■ **Dataset items**:
***
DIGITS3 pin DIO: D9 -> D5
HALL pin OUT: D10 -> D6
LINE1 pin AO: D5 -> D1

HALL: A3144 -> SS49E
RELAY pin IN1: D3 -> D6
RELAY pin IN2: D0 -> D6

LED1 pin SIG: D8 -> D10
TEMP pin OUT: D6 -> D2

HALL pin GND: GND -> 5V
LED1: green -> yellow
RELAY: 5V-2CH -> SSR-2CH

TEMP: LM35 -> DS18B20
***
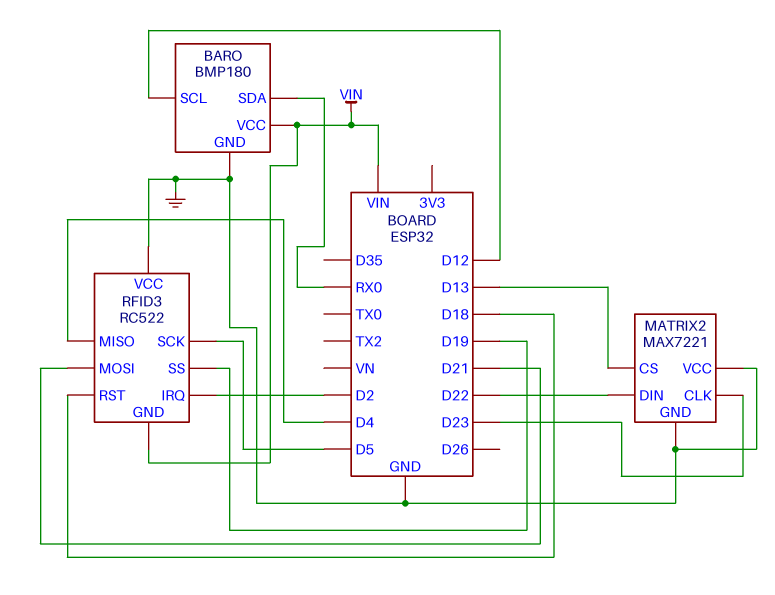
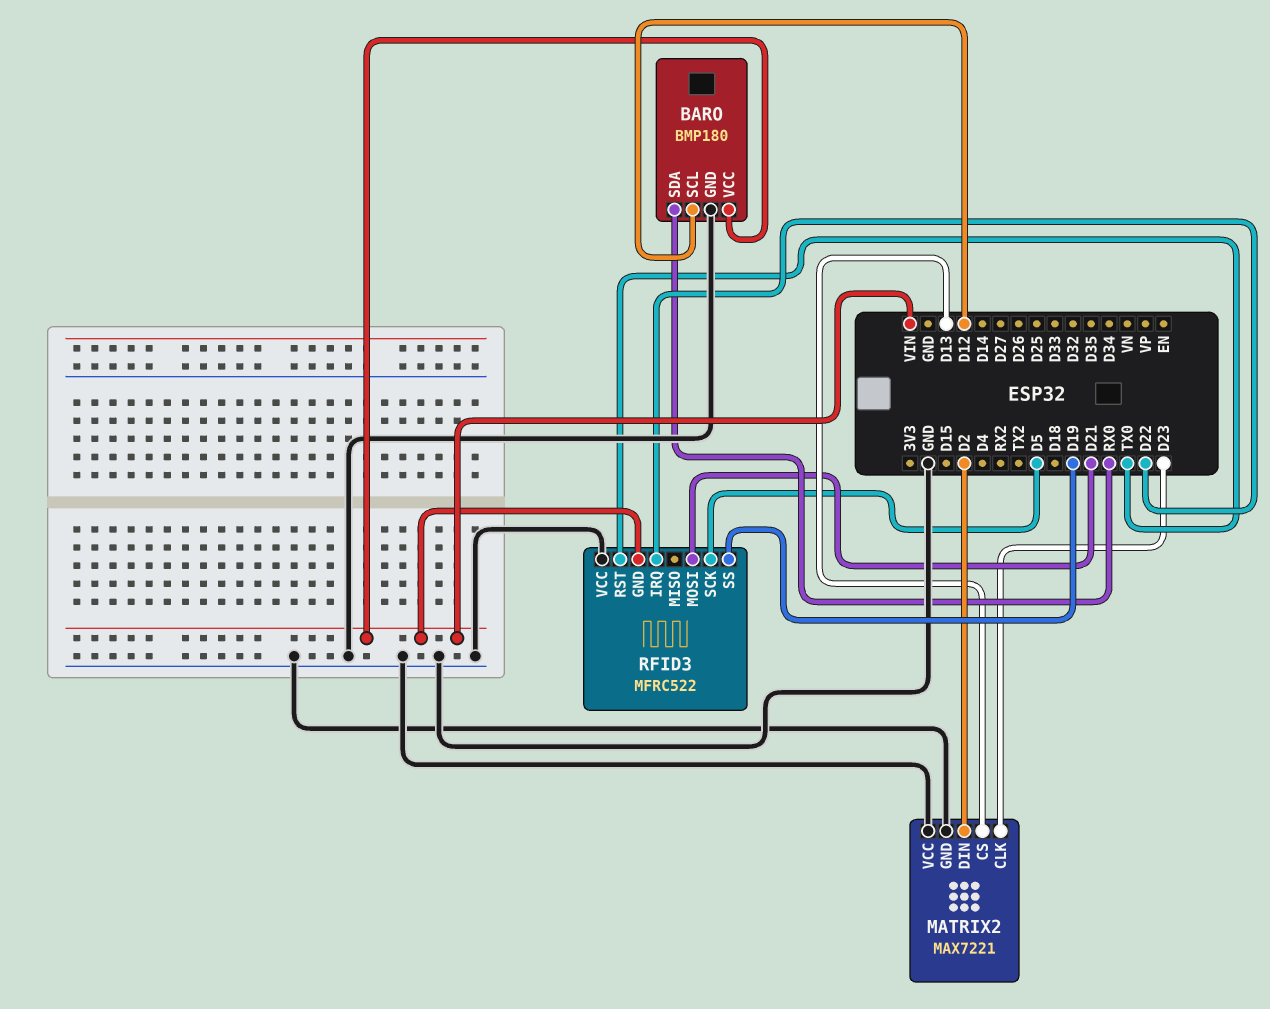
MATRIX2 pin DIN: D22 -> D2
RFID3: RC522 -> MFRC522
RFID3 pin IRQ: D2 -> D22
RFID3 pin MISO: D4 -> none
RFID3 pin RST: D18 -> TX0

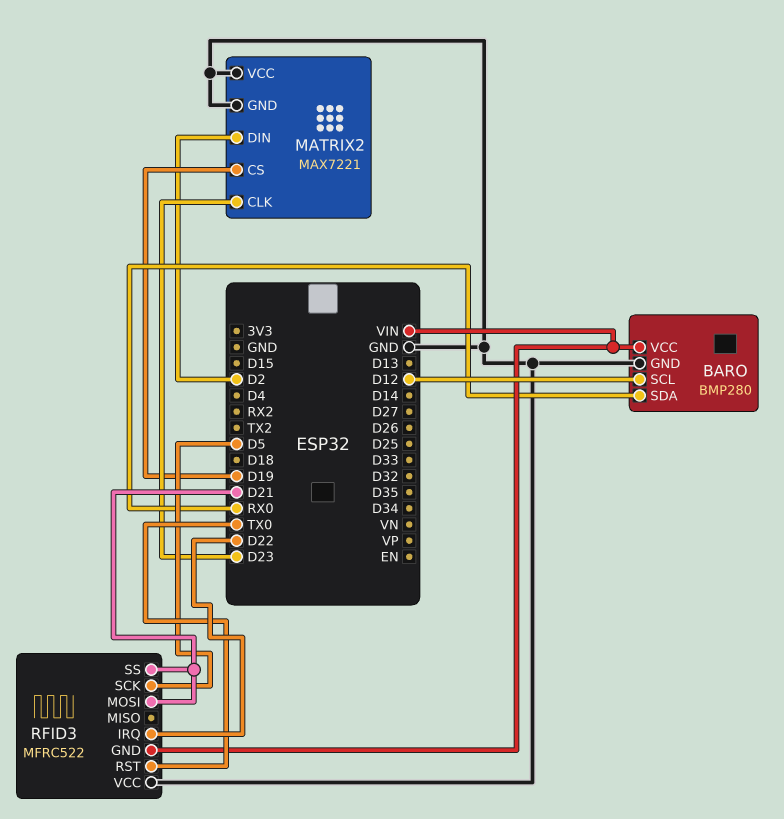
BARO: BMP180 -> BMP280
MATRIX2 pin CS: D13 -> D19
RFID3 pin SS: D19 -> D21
***
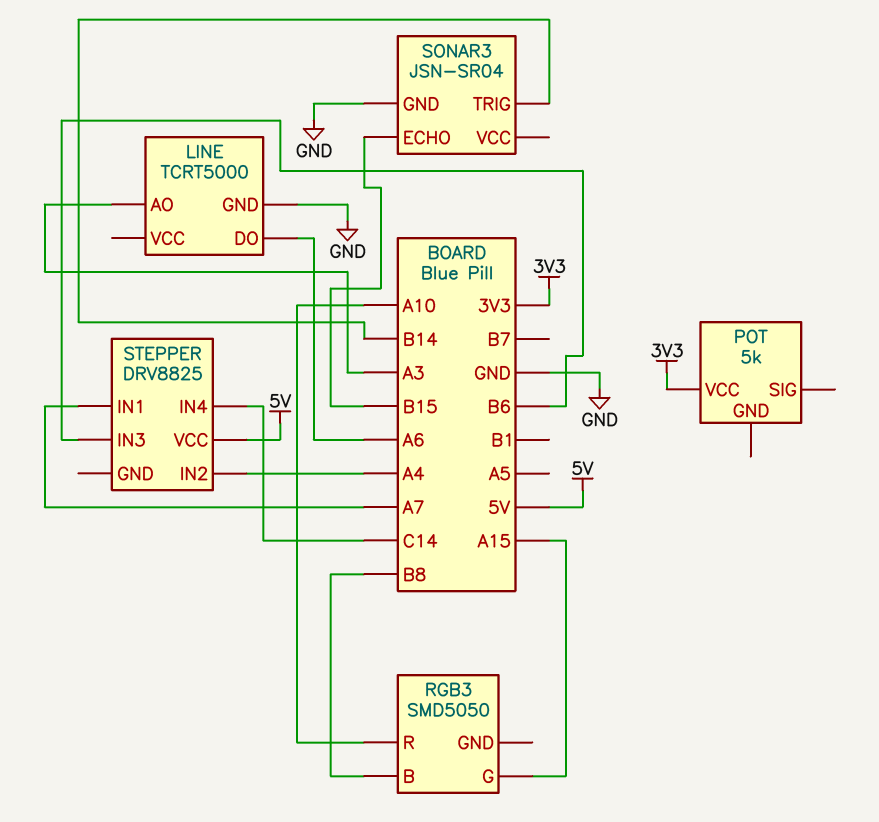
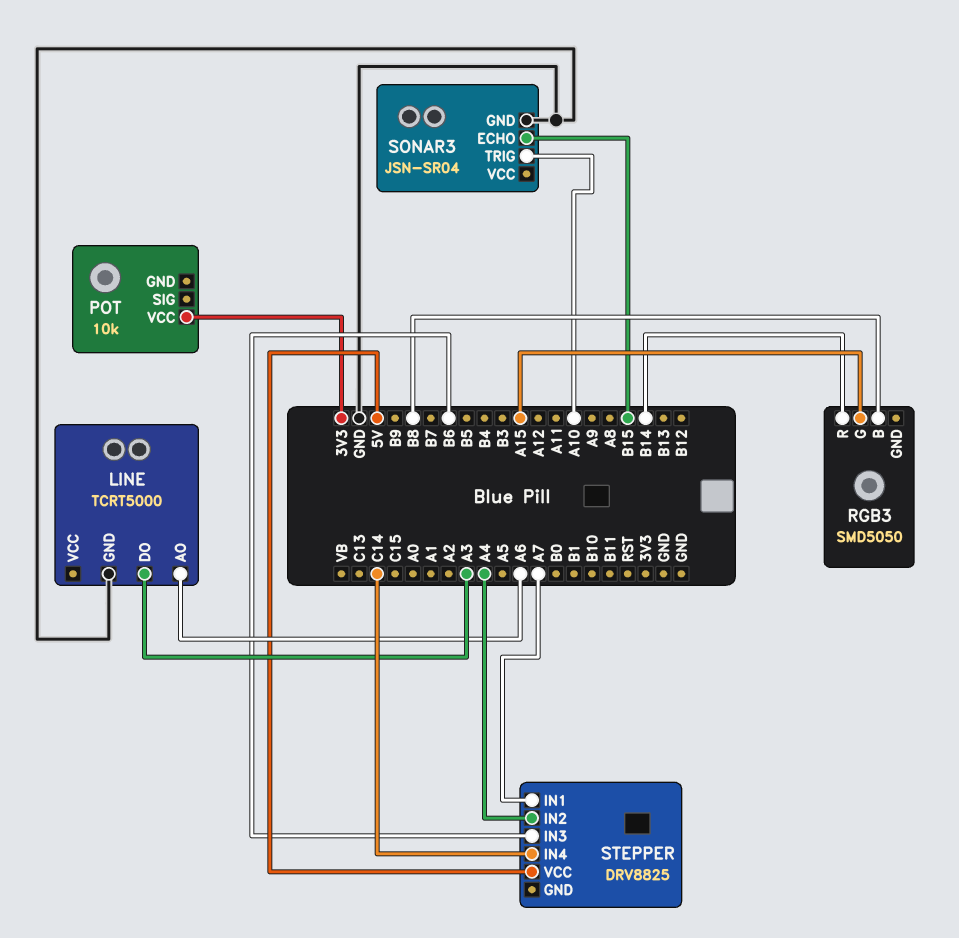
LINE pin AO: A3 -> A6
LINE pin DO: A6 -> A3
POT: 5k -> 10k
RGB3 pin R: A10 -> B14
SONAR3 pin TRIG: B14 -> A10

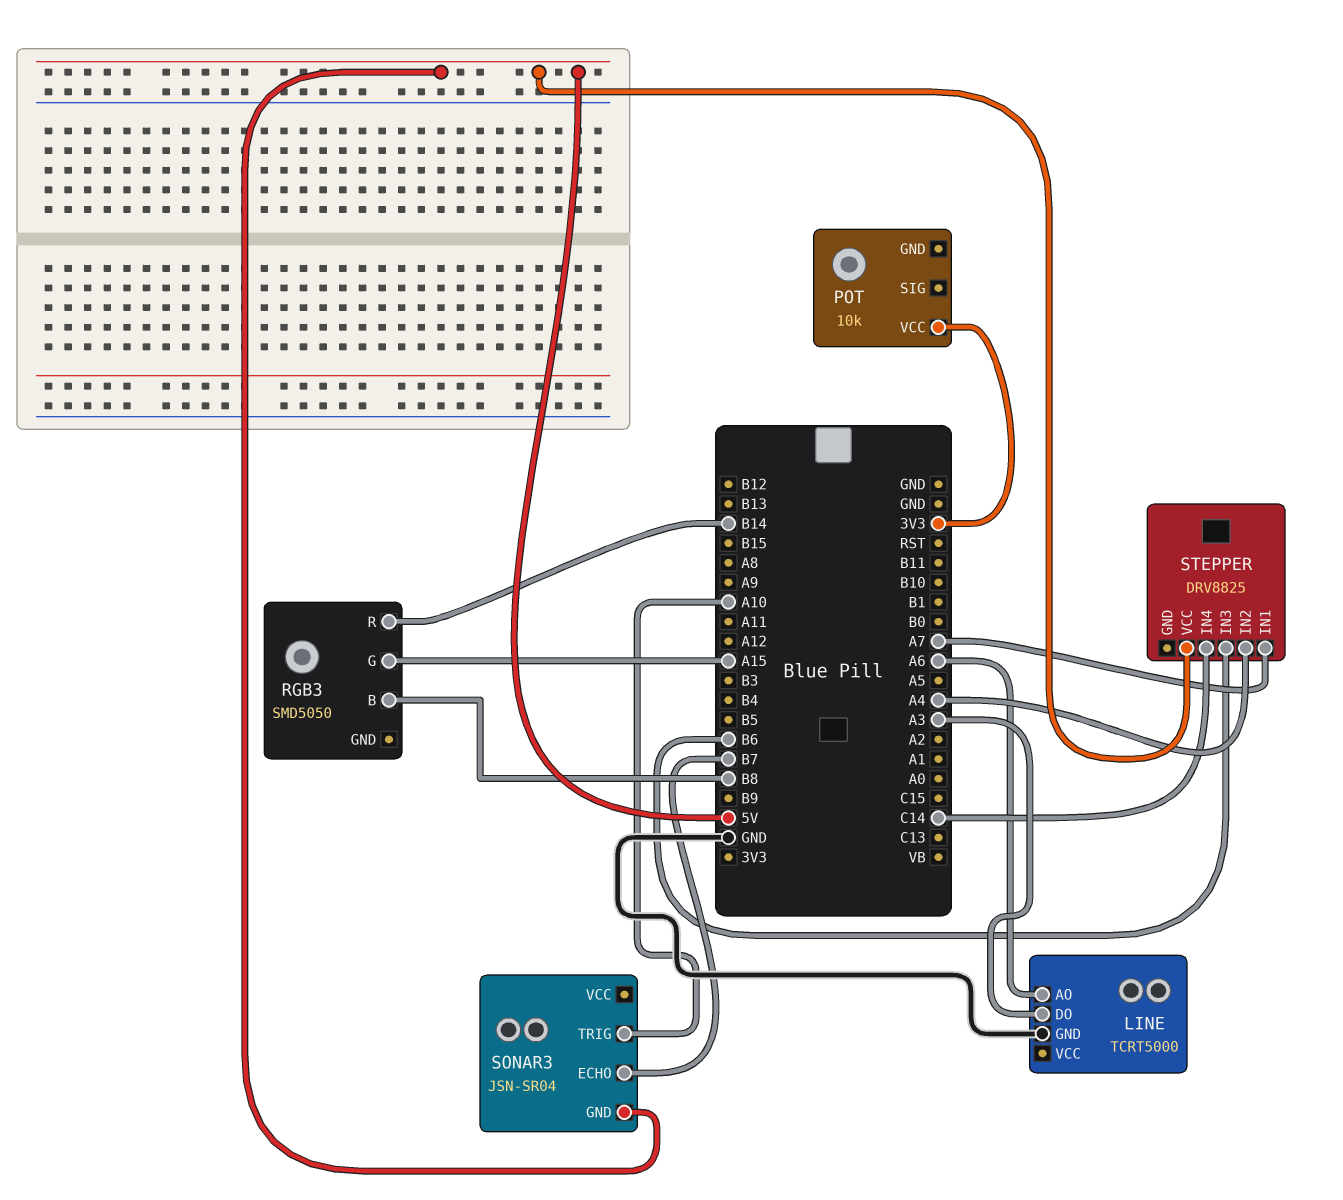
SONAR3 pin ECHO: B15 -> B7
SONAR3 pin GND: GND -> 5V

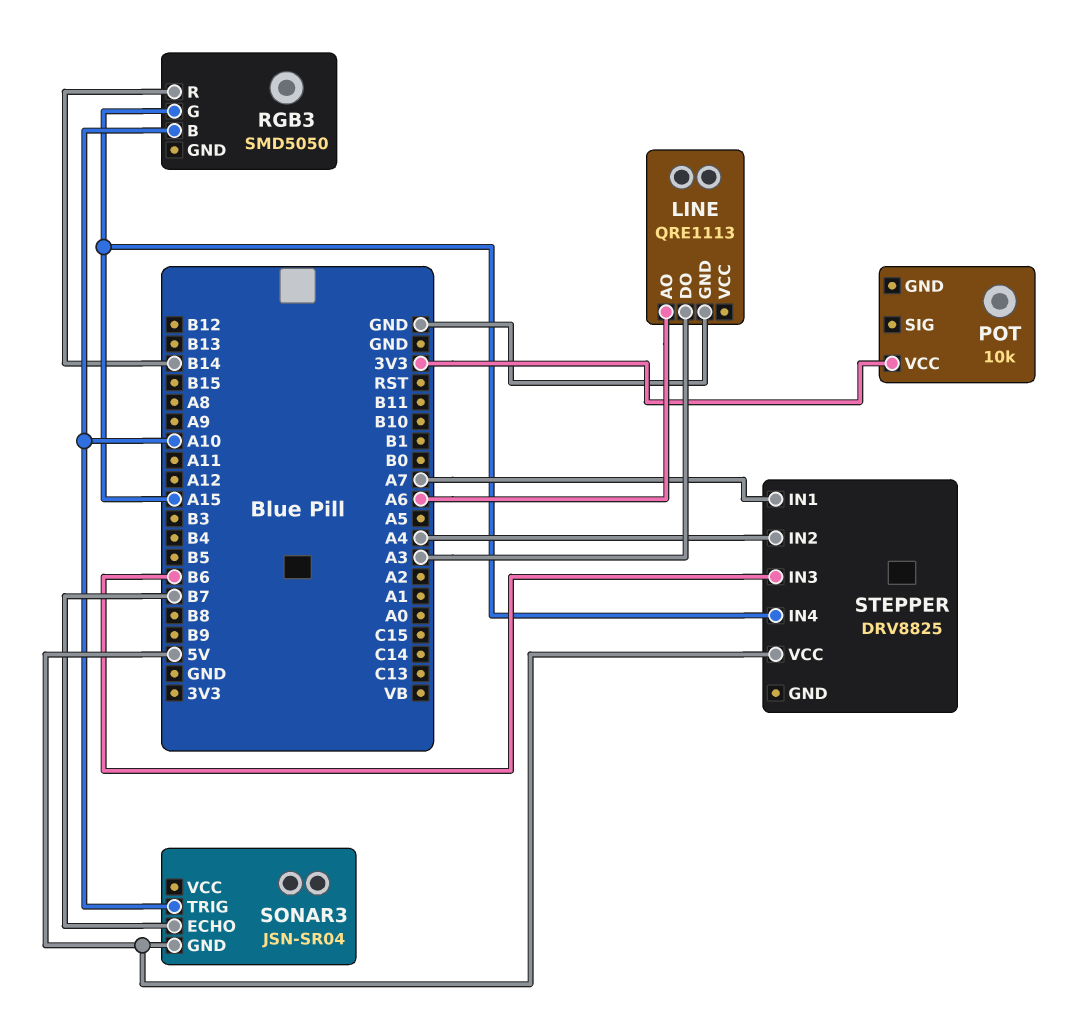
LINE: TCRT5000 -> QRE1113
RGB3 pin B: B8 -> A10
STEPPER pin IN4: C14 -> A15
***
■ **Your instructions**: Output only the stretch above from the line with "MATRIX2 pin DIN: D22 -> D2" through the line with "RFID3 pin SS: D19 -> D21", reproduced exactly. Exclude pictures.

■ **Exercise response**:
MATRIX2 pin DIN: D22 -> D2
RFID3: RC522 -> MFRC522
RFID3 pin IRQ: D2 -> D22
RFID3 pin MISO: D4 -> none
RFID3 pin RST: D18 -> TX0

BARO: BMP180 -> BMP280
MATRIX2 pin CS: D13 -> D19
RFID3 pin SS: D19 -> D21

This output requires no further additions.